▶ **ACTION ITEM**
In the lines below, find the one that contains "(578, 231) = (244, 119): orange" and write it out exactly, along with every line that follows it.

▶ **GIVEN INFORMATION**

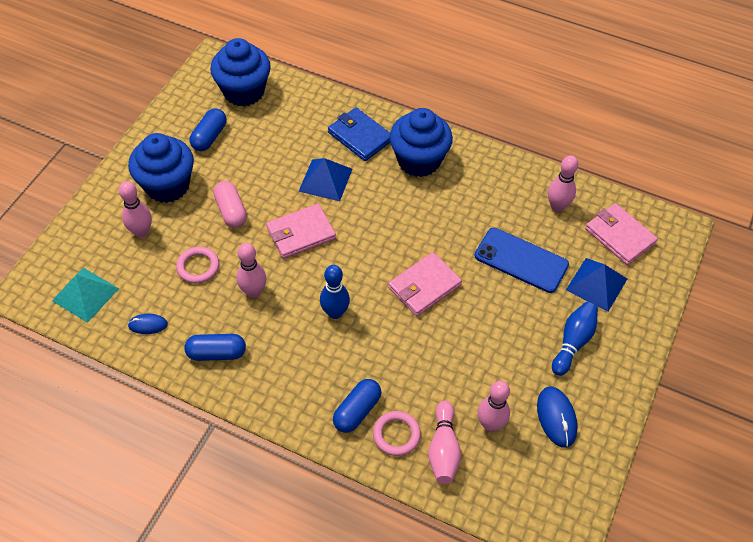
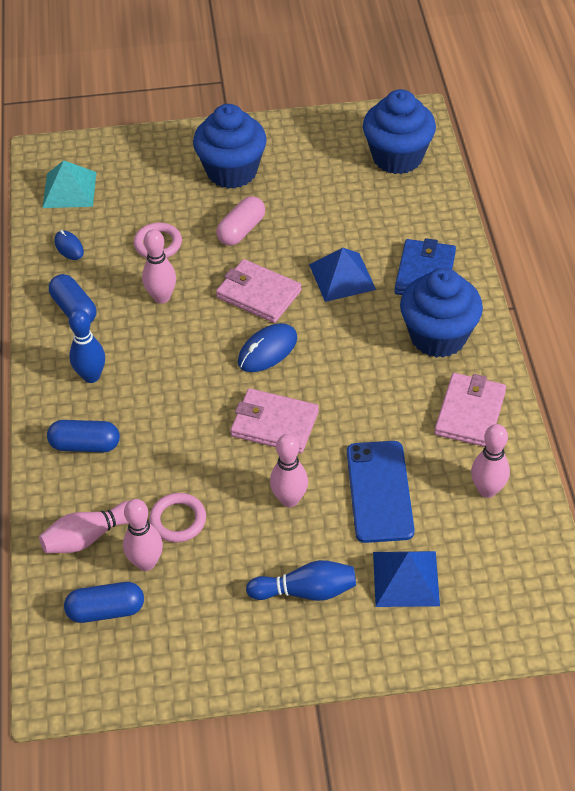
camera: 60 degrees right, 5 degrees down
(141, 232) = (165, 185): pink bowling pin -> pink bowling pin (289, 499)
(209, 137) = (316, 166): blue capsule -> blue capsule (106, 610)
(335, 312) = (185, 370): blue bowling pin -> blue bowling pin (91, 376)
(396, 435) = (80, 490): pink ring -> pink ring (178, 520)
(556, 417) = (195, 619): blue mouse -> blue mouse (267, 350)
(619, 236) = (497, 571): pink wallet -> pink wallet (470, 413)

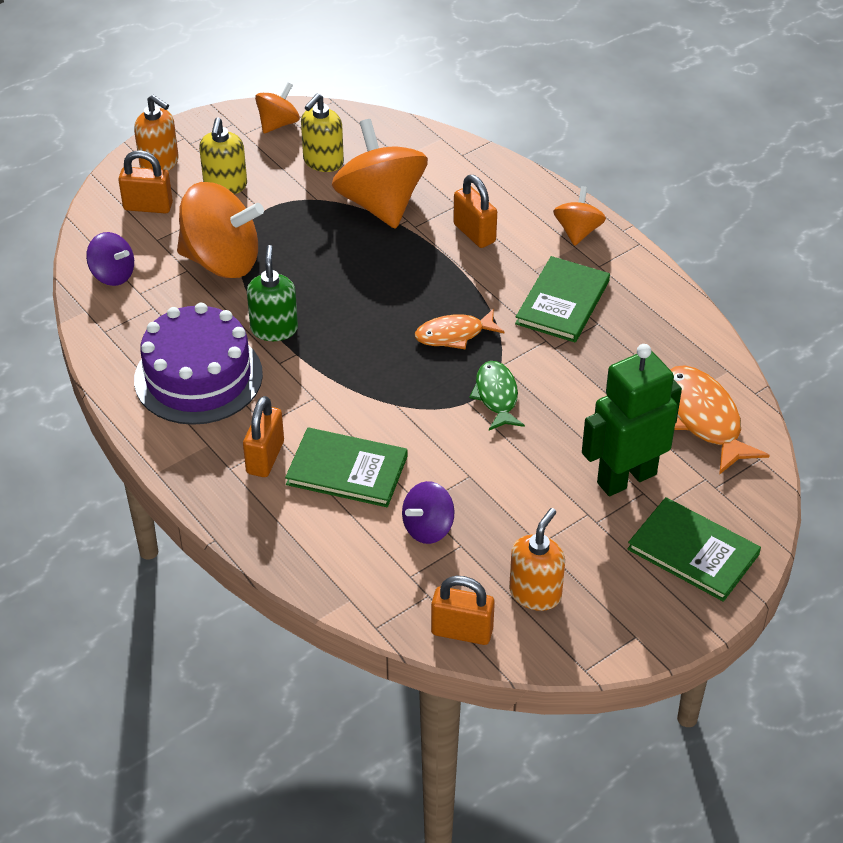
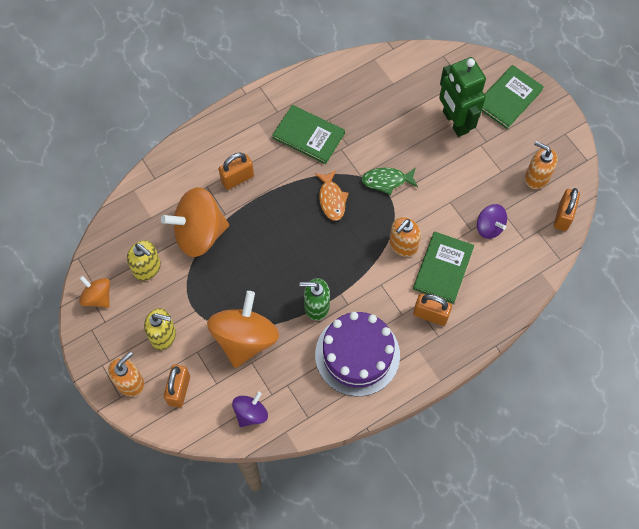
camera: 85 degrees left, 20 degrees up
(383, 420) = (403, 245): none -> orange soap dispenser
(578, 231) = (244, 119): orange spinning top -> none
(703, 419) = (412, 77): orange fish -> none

▶ **THE COMPLETED TASK**
(578, 231) = (244, 119): orange spinning top -> none
(703, 419) = (412, 77): orange fish -> none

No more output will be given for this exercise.